(Modification records)
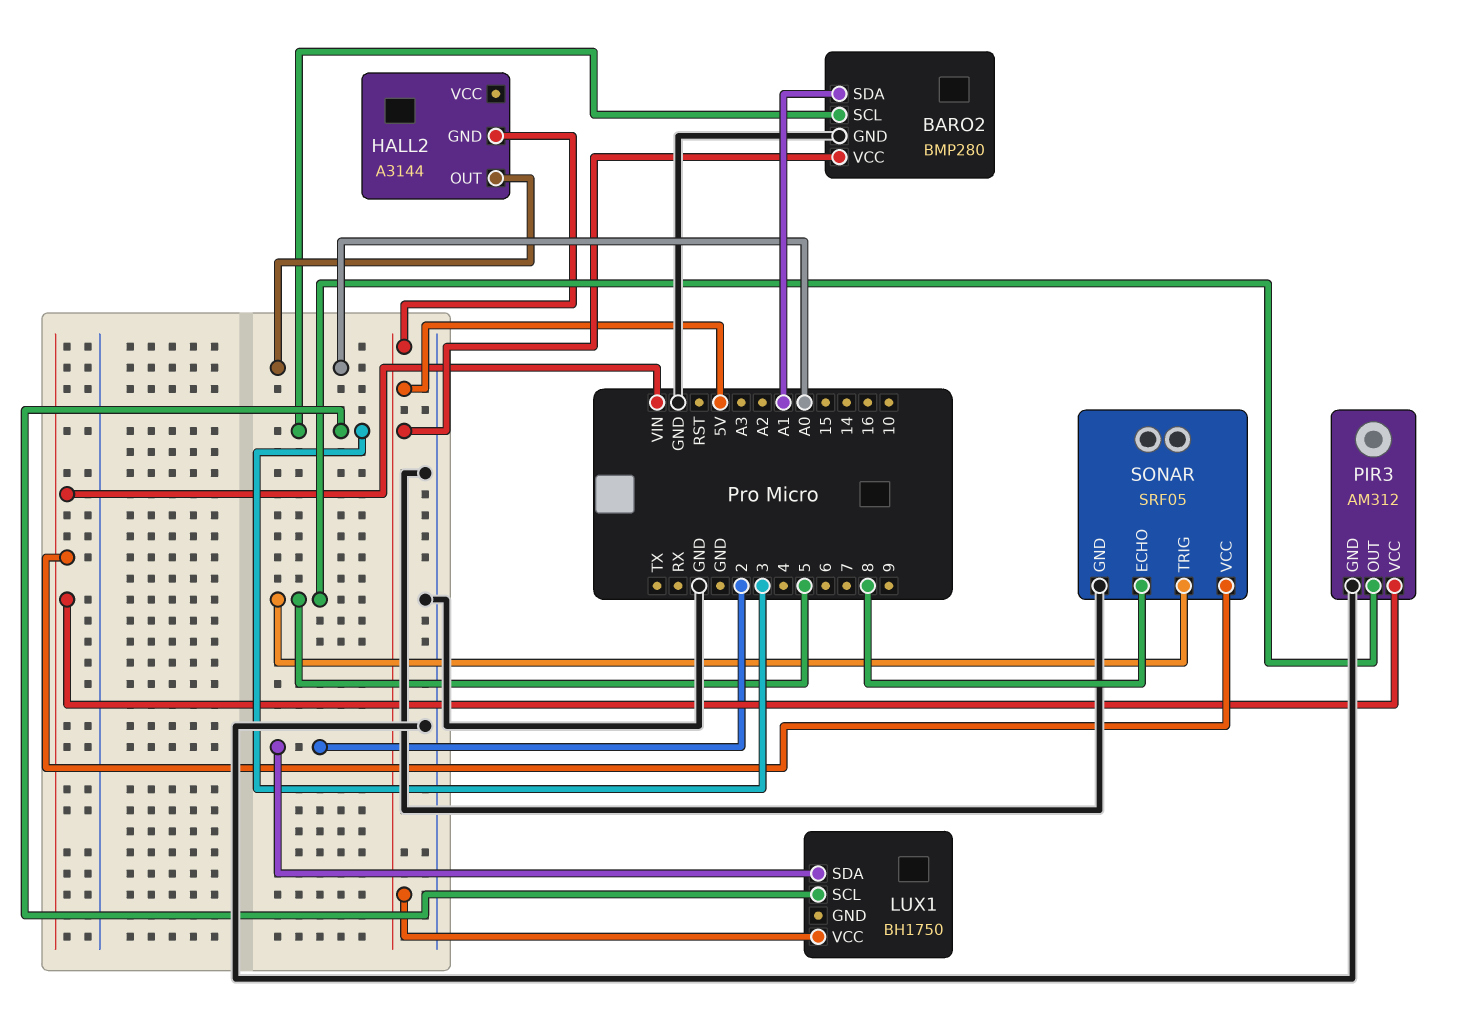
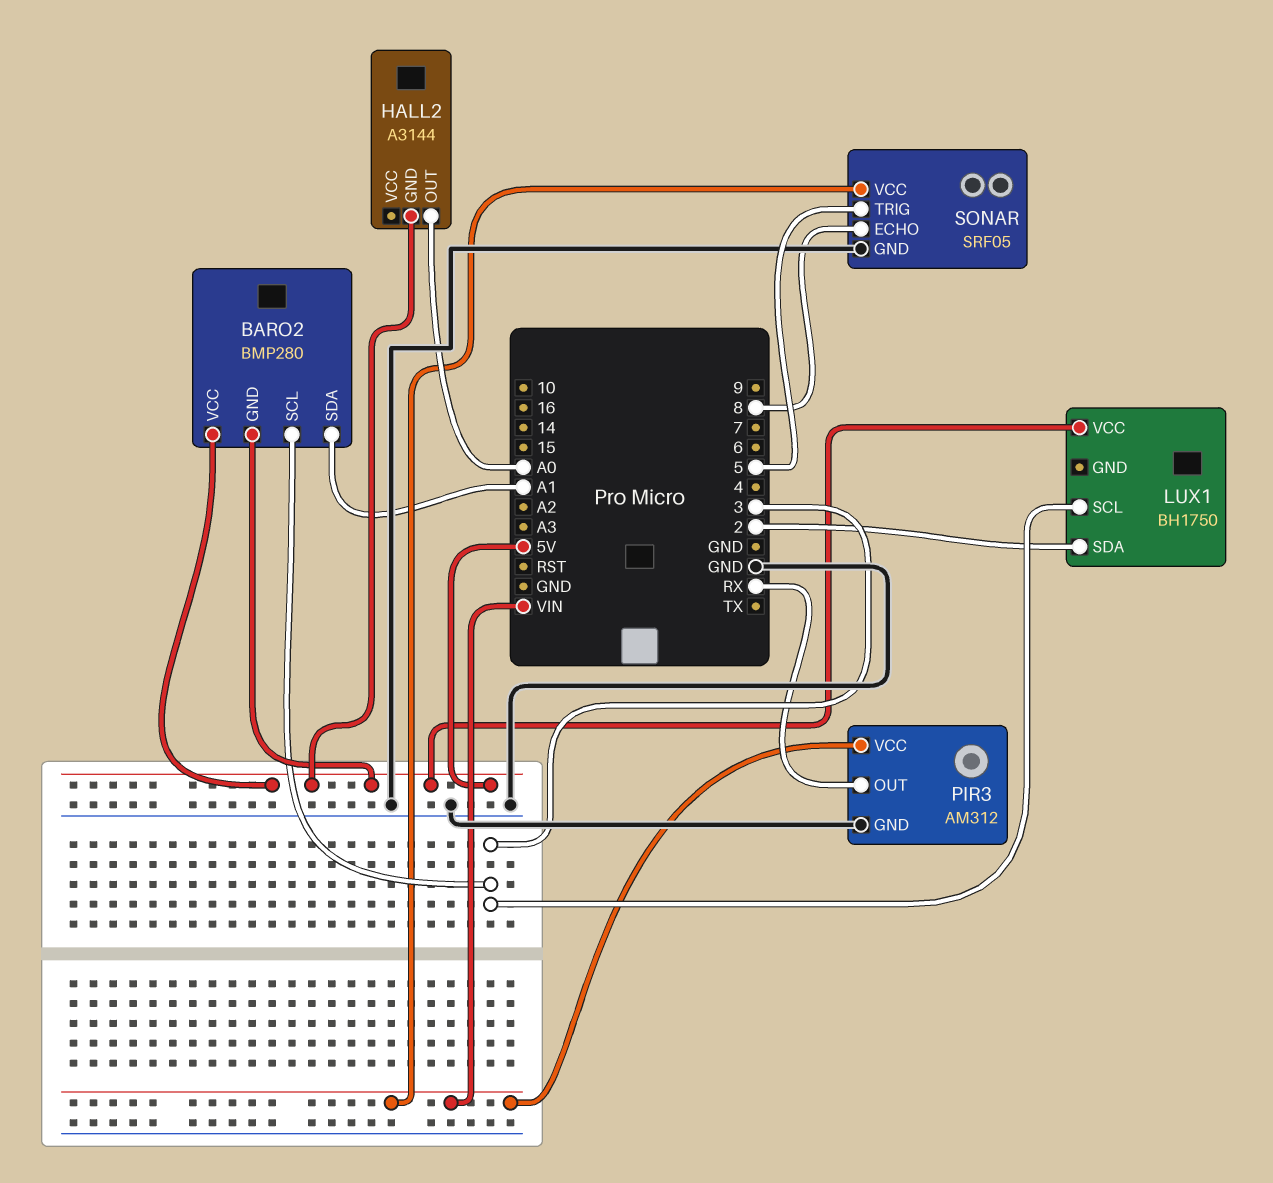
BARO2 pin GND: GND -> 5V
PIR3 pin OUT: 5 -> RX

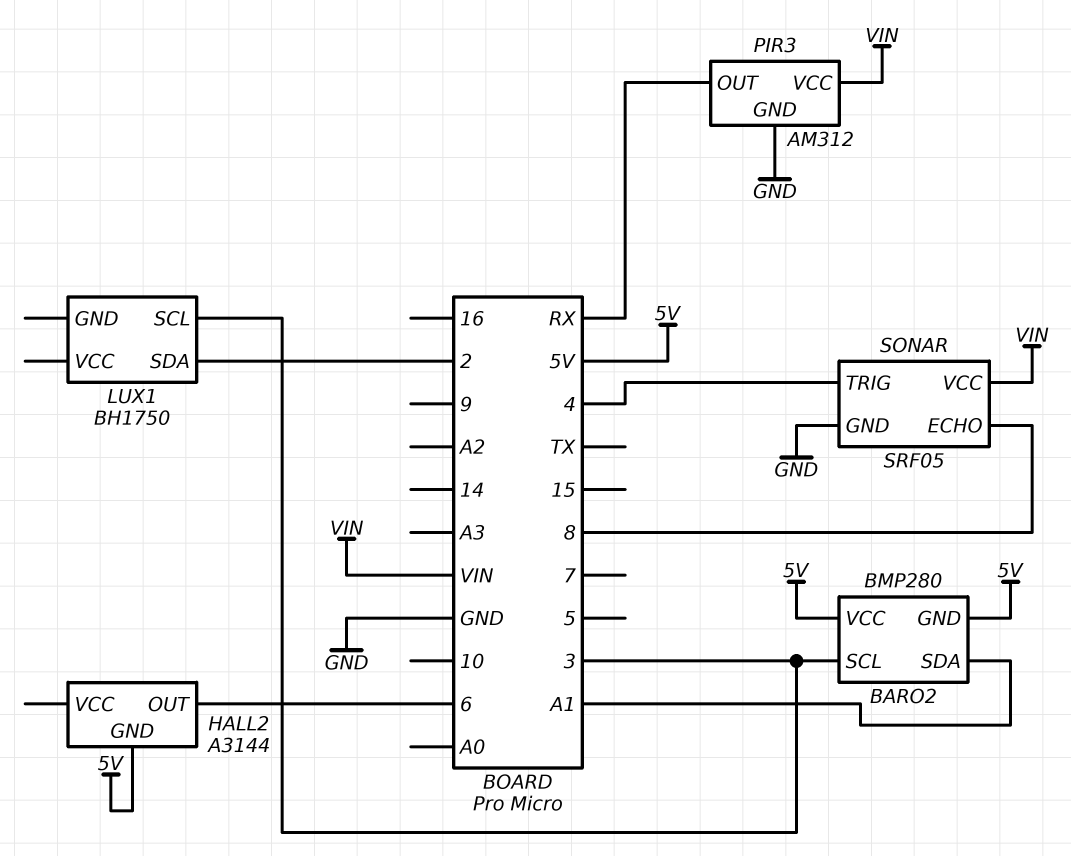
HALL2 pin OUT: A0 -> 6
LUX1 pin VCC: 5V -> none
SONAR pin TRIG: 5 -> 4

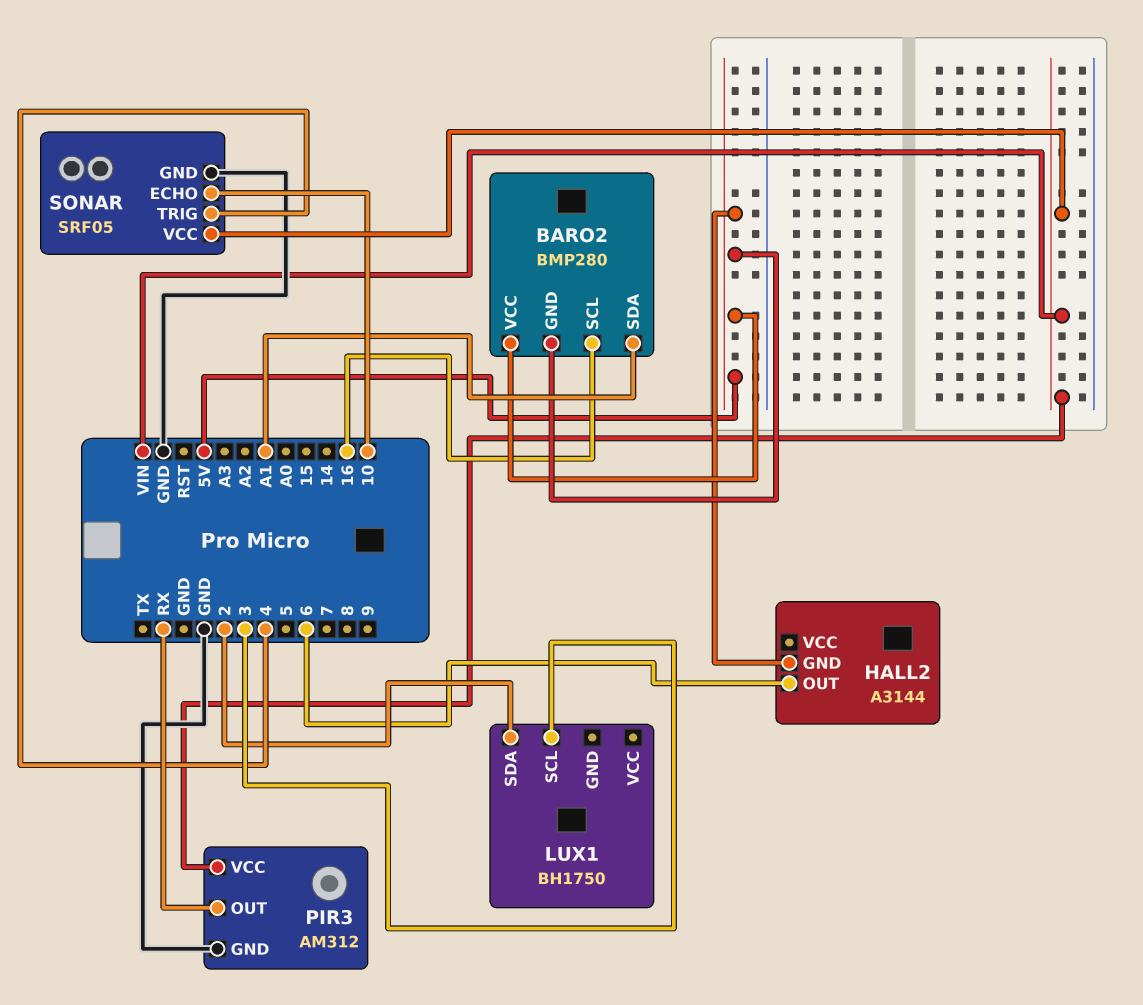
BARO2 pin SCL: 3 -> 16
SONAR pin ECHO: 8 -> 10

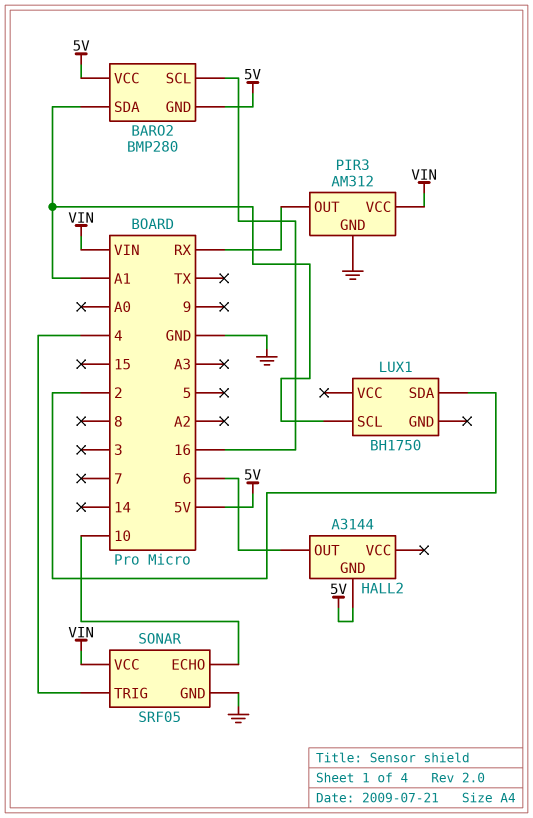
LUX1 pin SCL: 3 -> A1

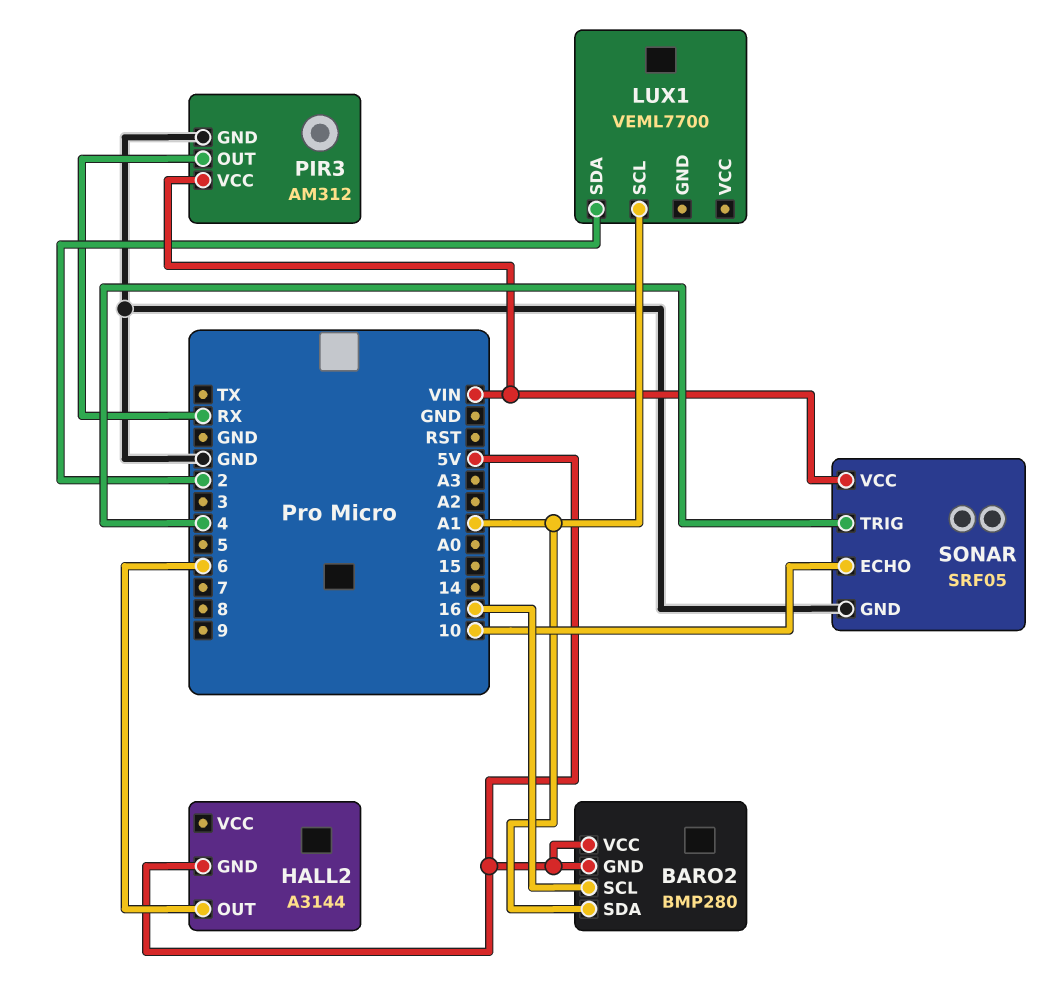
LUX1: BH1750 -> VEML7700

Aim of the exercise → When you find the line that contains "PIR3 pin OUT: 5 -> RX", retype it and every line after it through the end of the data above, exactly, with no pictures.

Output of the exercise →
PIR3 pin OUT: 5 -> RX

HALL2 pin OUT: A0 -> 6
LUX1 pin VCC: 5V -> none
SONAR pin TRIG: 5 -> 4

BARO2 pin SCL: 3 -> 16
SONAR pin ECHO: 8 -> 10

LUX1 pin SCL: 3 -> A1

LUX1: BH1750 -> VEML7700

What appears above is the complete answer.